##### Extracted information

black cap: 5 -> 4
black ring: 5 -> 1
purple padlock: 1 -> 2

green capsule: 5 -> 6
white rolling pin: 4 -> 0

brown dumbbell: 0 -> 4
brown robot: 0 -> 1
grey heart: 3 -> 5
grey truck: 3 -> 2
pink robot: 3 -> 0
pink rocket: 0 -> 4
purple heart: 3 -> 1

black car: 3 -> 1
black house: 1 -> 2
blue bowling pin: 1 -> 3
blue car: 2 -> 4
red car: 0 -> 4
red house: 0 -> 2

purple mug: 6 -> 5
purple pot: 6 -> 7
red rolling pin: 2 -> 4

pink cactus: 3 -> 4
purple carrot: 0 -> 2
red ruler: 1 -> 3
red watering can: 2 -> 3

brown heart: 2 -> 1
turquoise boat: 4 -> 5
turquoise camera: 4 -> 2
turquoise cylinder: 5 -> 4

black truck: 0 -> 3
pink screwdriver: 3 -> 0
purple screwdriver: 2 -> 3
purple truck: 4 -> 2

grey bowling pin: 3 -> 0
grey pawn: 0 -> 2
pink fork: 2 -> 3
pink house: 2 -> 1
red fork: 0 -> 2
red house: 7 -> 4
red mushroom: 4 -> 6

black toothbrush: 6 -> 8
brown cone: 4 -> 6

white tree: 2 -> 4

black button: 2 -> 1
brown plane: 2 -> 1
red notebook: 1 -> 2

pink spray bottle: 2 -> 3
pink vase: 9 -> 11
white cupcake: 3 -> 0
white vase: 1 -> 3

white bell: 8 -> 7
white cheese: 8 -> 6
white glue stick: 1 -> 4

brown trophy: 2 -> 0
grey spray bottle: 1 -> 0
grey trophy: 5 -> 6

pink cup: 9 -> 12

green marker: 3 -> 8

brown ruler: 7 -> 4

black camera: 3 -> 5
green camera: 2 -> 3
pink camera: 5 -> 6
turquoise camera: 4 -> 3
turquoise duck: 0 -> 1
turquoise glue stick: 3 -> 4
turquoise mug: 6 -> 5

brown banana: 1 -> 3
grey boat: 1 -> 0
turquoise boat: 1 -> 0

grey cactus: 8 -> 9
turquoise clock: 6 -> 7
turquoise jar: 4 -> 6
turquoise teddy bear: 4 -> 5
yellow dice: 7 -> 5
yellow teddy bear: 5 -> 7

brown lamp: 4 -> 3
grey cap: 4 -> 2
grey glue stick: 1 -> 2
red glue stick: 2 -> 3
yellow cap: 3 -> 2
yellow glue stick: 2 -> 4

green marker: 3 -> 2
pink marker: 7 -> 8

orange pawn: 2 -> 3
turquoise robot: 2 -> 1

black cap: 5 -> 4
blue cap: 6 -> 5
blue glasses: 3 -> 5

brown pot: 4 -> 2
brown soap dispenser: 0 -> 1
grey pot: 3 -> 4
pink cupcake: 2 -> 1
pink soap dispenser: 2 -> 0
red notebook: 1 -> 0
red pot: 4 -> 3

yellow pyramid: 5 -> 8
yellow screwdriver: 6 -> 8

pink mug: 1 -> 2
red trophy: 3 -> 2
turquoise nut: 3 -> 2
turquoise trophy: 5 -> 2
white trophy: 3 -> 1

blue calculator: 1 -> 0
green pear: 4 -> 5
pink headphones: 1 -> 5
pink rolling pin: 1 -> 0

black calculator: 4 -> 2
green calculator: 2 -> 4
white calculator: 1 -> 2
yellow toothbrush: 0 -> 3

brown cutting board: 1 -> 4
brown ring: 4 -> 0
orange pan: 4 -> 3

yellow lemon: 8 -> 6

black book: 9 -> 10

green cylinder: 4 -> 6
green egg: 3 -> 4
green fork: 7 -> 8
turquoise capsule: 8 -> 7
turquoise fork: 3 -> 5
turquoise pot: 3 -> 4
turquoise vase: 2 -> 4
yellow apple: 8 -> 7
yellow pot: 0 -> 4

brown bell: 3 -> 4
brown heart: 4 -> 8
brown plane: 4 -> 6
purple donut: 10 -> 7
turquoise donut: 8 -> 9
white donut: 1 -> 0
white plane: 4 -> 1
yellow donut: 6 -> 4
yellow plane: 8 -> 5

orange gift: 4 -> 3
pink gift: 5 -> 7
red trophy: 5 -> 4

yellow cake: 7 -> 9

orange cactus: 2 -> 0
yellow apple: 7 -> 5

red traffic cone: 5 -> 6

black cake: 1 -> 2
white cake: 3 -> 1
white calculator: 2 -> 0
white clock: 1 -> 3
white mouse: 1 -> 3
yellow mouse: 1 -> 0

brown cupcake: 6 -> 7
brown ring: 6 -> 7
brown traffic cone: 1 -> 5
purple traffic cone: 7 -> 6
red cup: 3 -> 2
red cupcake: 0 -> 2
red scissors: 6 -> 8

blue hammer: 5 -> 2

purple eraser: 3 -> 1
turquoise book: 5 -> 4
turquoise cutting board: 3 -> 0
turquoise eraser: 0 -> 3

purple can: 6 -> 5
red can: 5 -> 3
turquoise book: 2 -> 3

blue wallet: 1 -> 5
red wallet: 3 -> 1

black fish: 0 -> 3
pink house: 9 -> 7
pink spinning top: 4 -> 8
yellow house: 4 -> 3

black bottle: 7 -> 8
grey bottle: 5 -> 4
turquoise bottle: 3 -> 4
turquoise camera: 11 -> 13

##########

Give again exactly, and only, the lines above starting at the one with "purple traffic cone: 7 -> 6" and ending at the one with "black fish: 0 -> 3".

purple traffic cone: 7 -> 6
red cup: 3 -> 2
red cupcake: 0 -> 2
red scissors: 6 -> 8

blue hammer: 5 -> 2

purple eraser: 3 -> 1
turquoise book: 5 -> 4
turquoise cutting board: 3 -> 0
turquoise eraser: 0 -> 3

purple can: 6 -> 5
red can: 5 -> 3
turquoise book: 2 -> 3

blue wallet: 1 -> 5
red wallet: 3 -> 1

black fish: 0 -> 3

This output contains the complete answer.